Wherever the word "jaune" occurs in the listing, copy the whole line.

• [Recorded data]:
────────

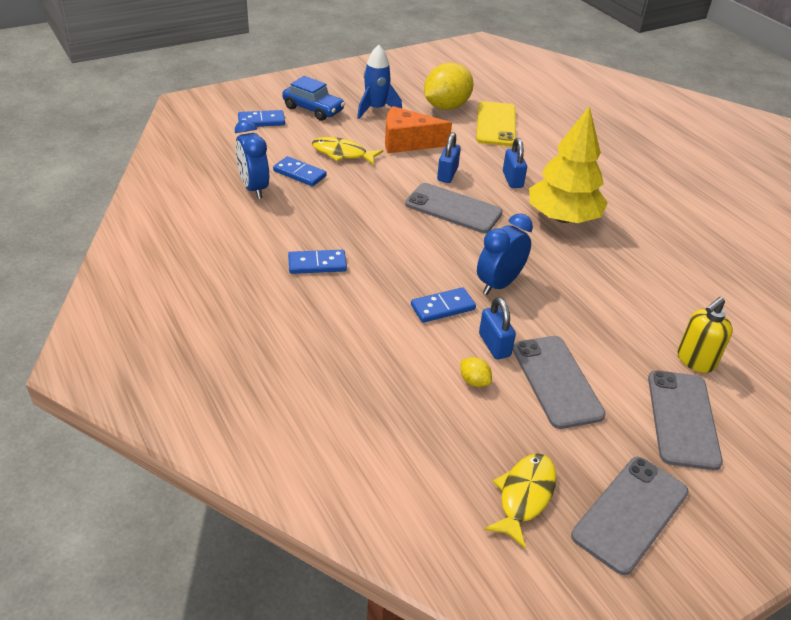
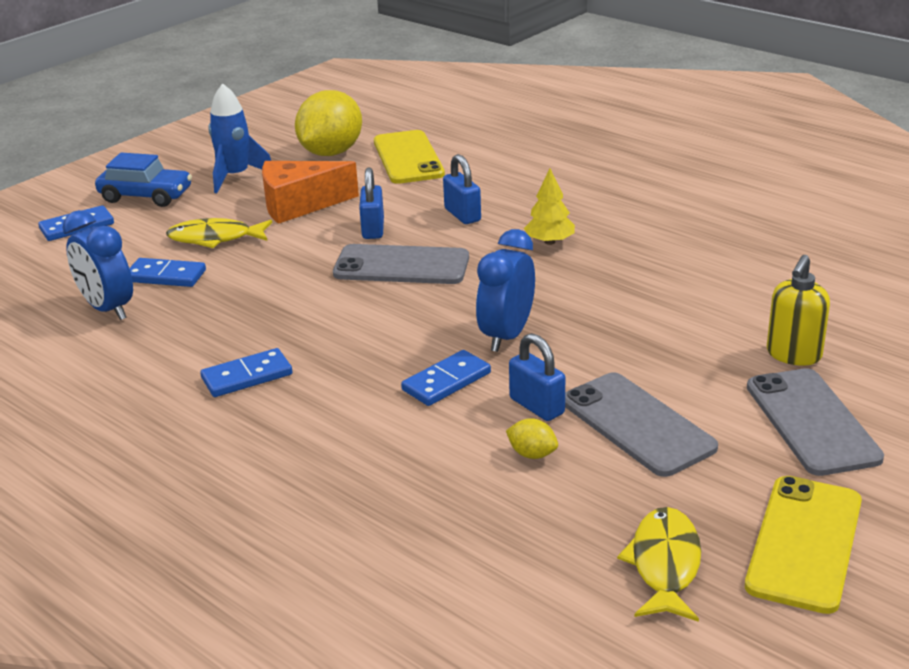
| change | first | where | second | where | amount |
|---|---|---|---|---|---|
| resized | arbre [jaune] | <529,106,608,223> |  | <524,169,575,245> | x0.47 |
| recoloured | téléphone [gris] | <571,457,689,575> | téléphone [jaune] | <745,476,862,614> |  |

────────

• [Response to this exercise]:
| resized | arbre [jaune] | <529,106,608,223> |  | <524,169,575,245> | x0.47 |
| recoloured | téléphone [gris] | <571,457,689,575> | téléphone [jaune] | <745,476,862,614> |  |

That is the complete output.